--- RECORD EXCERPTS Enclosed Below ---

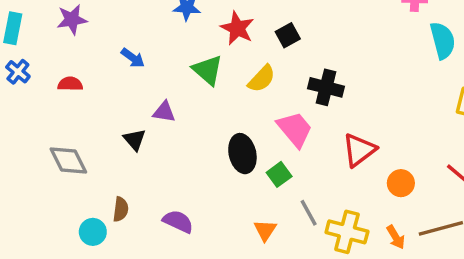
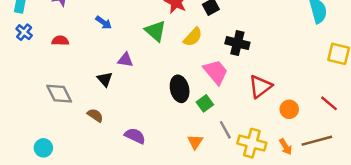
brown semicircle: (121, 209) -> (95, 115), moved, turned -63
cyan circle: (93, 232) -> (43, 148), moved

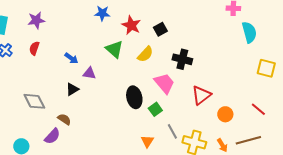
blue arrow: (104, 23) -> (71, 58), moved
red semicircle: (60, 41) -> (34, 48), moved, turned -72
black triangle: (105, 79) -> (72, 89), turned 40
purple semicircle: (135, 136) -> (52, 136), moved, turned 108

--- End of Enclosed RECORD EXCERPTS ---

◆ **WHAT IS BEING ASKED**: Report each line above that includes the string "semicircle".

◆ **EXERCISE ANSWER**:
brown semicircle: (121, 209) -> (95, 115), moved, turned -63
red semicircle: (60, 41) -> (34, 48), moved, turned -72
purple semicircle: (135, 136) -> (52, 136), moved, turned 108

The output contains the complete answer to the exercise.